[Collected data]
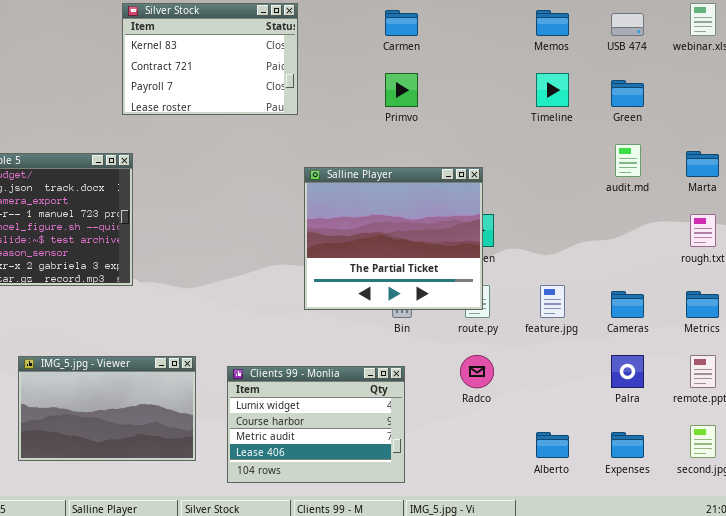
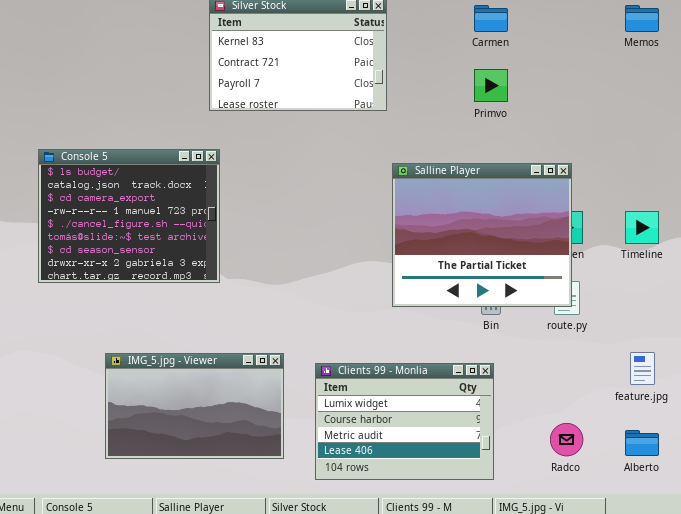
Timeline: [536,73,569,107] -> [625,211,659,244], moved
feature.jpg: [540,285,565,318] -> [630,352,655,385], moved
Radco: [460,355,494,388] -> [550,423,583,456], moved

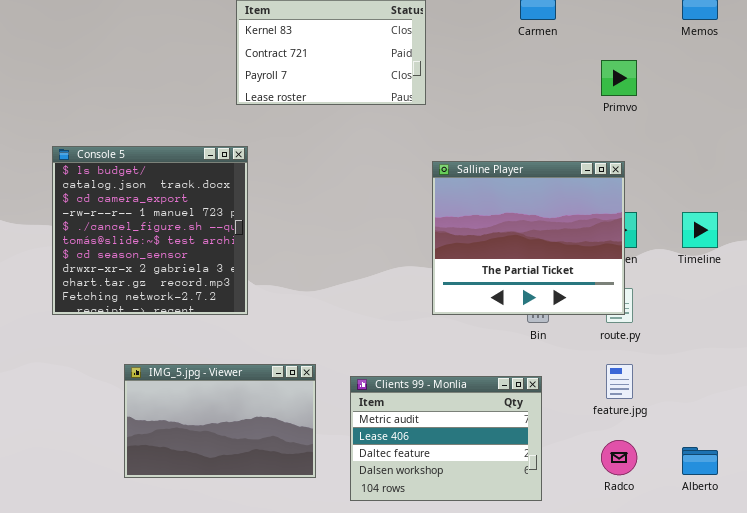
Primvo: [474,69,508,102] -> [601,60,637,96], moved
Console 5: [38,149,220,283] -> [52,146,248,315], resized
feature.jpg: [630,352,655,385] -> [606,364,633,399], moved
Clients 99 - Monlia: [315,363,494,480] -> [350,376,542,501], scrolled down 2 rows

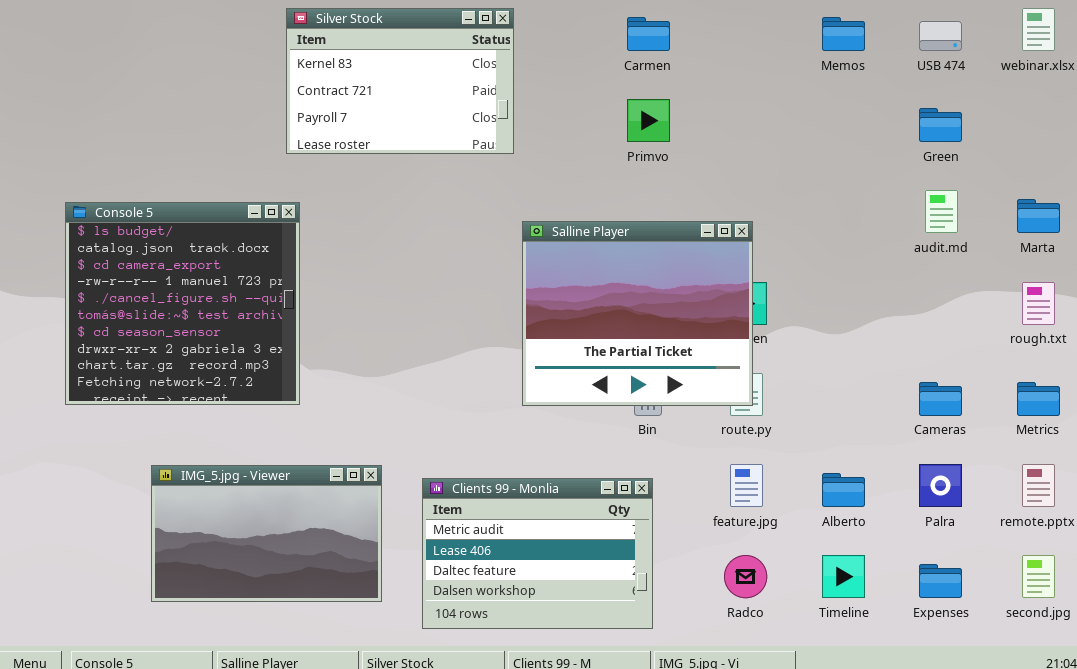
Primvo: [601,60,637,96] -> [627,99,670,142], moved
Timeline: [682,212,718,248] -> [822,555,865,598], moved
Alberto: [682,447,718,475] -> [822,473,865,507], moved

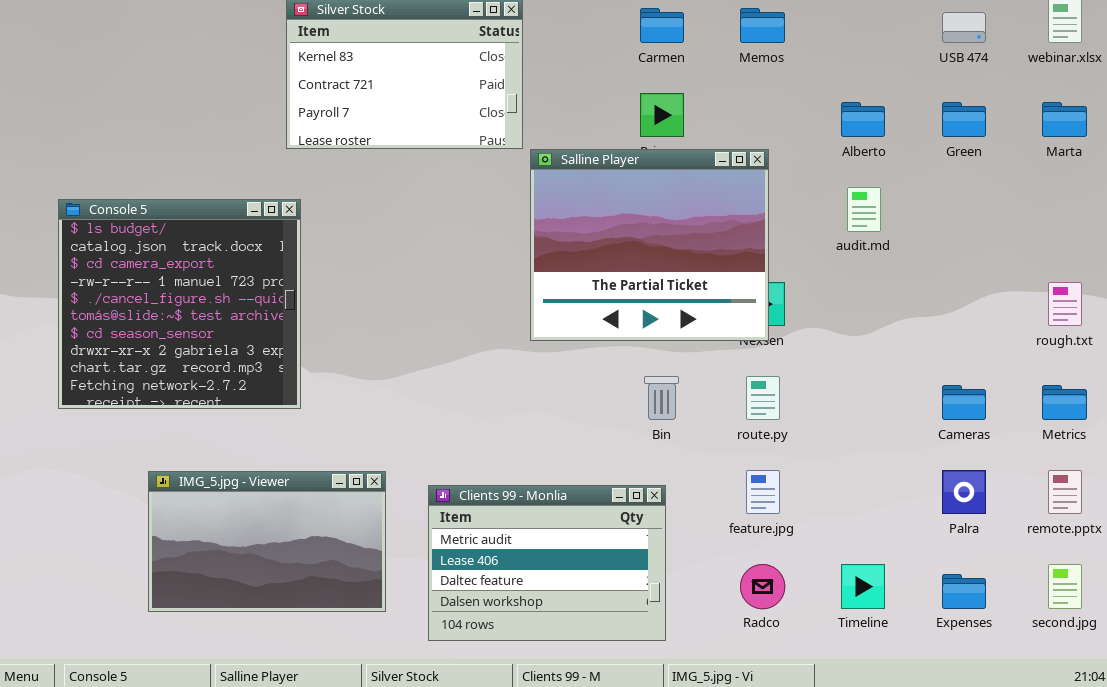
Memos: [822,17,865,51] -> [740,8,785,43], moved
audit.md: [925,190,958,233] -> [847,187,881,232], moved
Marta: [1017,199,1060,233] -> [1042,102,1087,137], moved
Salline Player: [522,221,753,406] -> [530,149,769,341], moved
Alberto: [822,473,865,507] -> [841,102,885,137], moved

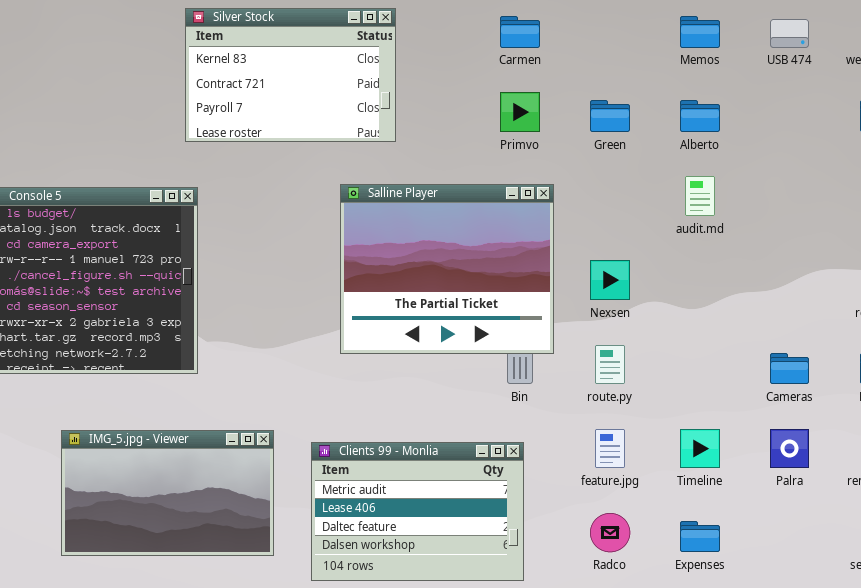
Memos: [740,8,785,43] -> [680,16,720,48], moved
Green: [942,102,986,137] -> [590,100,630,132], moved
Salline Player: [530,149,769,341] -> [340,184,554,354], moved
Timeline: [841,564,885,609] -> [680,429,720,468], moved
Expenses: [942,574,986,609] -> [680,521,720,552], moved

Task objective
Starting at the line that contains "Salline Player: [522,221,753,406]", write out every line through the end of the entries above exactly, and omit the pictures.

Response to this task
Salline Player: [522,221,753,406] -> [530,149,769,341], moved
Alberto: [822,473,865,507] -> [841,102,885,137], moved

Memos: [740,8,785,43] -> [680,16,720,48], moved
Green: [942,102,986,137] -> [590,100,630,132], moved
Salline Player: [530,149,769,341] -> [340,184,554,354], moved
Timeline: [841,564,885,609] -> [680,429,720,468], moved
Expenses: [942,574,986,609] -> [680,521,720,552], moved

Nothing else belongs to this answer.